## [Your objective]
Repeat exactly, and only, the lines from the one containing "masks as SVG." through the end of the records.

[Extracted data entries]
----
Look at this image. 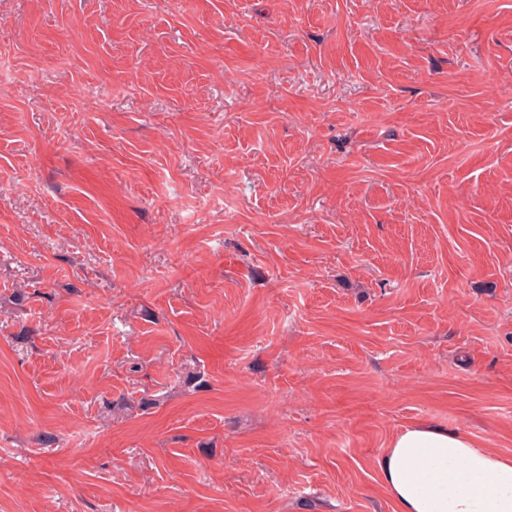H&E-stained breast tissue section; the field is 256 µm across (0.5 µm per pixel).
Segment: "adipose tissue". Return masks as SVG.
I'll return each instance as SVG.
<instances>
[{"mask_svg": "<svg viewBox=\"0 0 512 512\" xmlns=\"http://www.w3.org/2000/svg\"><path fill=\"white\" fill-rule=\"evenodd\" d=\"M376 465L397 512H512V456L463 432L411 424Z\"/></svg>", "mask_w": 512, "mask_h": 512, "instance_id": "1", "label": "adipose tissue"}]
</instances>
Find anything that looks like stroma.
----
## [Output below]
Segment: "adipose tissue". Return masks as SVG.
I'll return each instance as SVG.
<instances>
[{"mask_svg": "<svg viewBox=\"0 0 512 512\" xmlns=\"http://www.w3.org/2000/svg\"><path fill=\"white\" fill-rule=\"evenodd\" d=\"M376 465L397 512H512V456L463 432L411 424Z\"/></svg>", "mask_w": 512, "mask_h": 512, "instance_id": "1", "label": "adipose tissue"}]
</instances>
Find anything that looks like stroma.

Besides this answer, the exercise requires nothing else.